Requirement — Go through the listing below from its first line and repeat each line exactly, ending at the line containing "none -> flat dish in yellow 435 368 521 439" and including it.

Records for this task —
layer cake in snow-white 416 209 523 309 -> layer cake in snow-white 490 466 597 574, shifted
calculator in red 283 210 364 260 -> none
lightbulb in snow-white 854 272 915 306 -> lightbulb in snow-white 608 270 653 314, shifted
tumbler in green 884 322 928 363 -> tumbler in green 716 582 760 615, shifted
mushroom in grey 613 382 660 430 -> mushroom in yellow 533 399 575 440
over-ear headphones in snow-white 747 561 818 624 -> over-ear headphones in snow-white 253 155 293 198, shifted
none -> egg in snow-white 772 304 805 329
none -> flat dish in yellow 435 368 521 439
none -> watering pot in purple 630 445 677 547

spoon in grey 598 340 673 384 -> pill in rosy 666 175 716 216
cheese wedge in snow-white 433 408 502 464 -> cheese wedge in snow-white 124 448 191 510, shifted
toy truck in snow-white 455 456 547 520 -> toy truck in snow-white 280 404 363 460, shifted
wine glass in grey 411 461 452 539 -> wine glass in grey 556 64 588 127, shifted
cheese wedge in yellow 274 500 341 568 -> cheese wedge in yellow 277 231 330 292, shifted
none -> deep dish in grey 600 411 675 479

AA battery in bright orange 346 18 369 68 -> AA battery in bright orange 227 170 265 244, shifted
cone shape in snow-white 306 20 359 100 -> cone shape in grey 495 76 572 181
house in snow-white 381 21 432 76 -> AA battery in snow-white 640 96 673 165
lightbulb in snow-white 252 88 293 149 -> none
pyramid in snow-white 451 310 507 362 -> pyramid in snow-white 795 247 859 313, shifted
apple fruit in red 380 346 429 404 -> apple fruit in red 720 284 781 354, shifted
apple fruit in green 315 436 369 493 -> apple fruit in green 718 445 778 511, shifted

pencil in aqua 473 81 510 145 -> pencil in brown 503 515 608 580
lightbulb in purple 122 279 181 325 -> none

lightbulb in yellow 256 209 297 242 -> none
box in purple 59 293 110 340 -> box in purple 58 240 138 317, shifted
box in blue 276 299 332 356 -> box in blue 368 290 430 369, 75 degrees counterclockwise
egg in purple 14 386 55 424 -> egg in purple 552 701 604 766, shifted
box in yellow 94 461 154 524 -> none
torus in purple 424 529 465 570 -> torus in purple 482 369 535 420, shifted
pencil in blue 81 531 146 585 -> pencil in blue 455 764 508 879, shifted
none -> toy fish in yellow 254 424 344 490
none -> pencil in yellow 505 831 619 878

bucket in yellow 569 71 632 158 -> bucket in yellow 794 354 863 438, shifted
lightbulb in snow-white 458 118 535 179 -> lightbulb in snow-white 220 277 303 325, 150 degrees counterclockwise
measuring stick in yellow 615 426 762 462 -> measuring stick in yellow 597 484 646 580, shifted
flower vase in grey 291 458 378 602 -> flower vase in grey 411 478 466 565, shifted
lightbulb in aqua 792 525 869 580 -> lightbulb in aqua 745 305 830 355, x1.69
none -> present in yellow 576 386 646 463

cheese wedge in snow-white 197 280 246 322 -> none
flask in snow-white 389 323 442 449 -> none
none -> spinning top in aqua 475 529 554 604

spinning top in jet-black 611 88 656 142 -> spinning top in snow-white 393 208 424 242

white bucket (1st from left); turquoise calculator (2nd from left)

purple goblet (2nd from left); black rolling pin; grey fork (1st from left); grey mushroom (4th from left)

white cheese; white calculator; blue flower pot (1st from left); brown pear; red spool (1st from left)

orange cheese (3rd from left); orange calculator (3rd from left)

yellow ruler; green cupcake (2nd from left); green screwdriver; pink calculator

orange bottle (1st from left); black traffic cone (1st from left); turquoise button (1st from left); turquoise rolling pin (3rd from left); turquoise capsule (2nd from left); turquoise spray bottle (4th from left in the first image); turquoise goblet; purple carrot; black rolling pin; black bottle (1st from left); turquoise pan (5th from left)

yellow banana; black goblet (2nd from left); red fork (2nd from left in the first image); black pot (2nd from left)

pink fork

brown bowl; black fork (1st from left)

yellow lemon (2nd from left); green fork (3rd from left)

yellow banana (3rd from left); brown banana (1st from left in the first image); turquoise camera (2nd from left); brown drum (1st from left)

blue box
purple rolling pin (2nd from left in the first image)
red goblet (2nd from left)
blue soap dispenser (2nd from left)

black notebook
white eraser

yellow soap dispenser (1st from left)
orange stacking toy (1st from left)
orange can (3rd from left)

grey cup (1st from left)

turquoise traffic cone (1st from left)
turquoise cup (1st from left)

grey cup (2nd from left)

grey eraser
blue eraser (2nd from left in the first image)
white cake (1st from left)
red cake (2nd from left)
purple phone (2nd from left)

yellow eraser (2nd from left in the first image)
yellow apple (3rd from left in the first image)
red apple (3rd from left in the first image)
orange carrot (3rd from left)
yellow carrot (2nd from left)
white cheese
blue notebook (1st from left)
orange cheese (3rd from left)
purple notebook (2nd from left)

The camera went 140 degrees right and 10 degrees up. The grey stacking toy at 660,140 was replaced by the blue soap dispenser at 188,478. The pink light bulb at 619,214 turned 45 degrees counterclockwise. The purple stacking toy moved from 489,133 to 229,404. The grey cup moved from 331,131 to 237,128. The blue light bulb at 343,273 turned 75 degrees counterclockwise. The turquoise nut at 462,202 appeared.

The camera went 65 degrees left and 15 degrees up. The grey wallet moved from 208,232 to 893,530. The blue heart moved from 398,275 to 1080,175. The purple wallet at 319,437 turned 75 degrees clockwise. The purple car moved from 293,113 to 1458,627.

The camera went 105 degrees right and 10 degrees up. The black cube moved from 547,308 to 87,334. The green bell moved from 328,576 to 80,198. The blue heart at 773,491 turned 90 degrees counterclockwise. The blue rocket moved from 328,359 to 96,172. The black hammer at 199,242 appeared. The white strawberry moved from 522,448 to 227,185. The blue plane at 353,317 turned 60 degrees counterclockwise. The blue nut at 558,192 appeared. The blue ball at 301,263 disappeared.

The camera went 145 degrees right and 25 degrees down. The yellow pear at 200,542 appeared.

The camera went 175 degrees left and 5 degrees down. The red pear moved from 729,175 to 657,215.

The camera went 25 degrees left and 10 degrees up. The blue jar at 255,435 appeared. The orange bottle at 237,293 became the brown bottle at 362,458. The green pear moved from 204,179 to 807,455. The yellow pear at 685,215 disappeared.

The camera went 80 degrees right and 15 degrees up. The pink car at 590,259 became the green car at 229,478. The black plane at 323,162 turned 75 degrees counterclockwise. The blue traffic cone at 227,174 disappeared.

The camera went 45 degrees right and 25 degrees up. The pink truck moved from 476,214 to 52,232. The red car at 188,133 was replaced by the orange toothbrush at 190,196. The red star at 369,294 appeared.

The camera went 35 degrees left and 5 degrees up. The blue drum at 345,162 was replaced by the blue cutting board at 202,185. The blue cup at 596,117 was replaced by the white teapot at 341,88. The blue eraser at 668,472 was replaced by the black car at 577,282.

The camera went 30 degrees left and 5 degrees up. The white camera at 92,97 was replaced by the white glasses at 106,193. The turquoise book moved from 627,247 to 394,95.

Answer to this problem —
layer cake in snow-white 416 209 523 309 -> layer cake in snow-white 490 466 597 574, shifted
calculator in red 283 210 364 260 -> none
lightbulb in snow-white 854 272 915 306 -> lightbulb in snow-white 608 270 653 314, shifted
tumbler in green 884 322 928 363 -> tumbler in green 716 582 760 615, shifted
mushroom in grey 613 382 660 430 -> mushroom in yellow 533 399 575 440
over-ear headphones in snow-white 747 561 818 624 -> over-ear headphones in snow-white 253 155 293 198, shifted
none -> egg in snow-white 772 304 805 329
none -> flat dish in yellow 435 368 521 439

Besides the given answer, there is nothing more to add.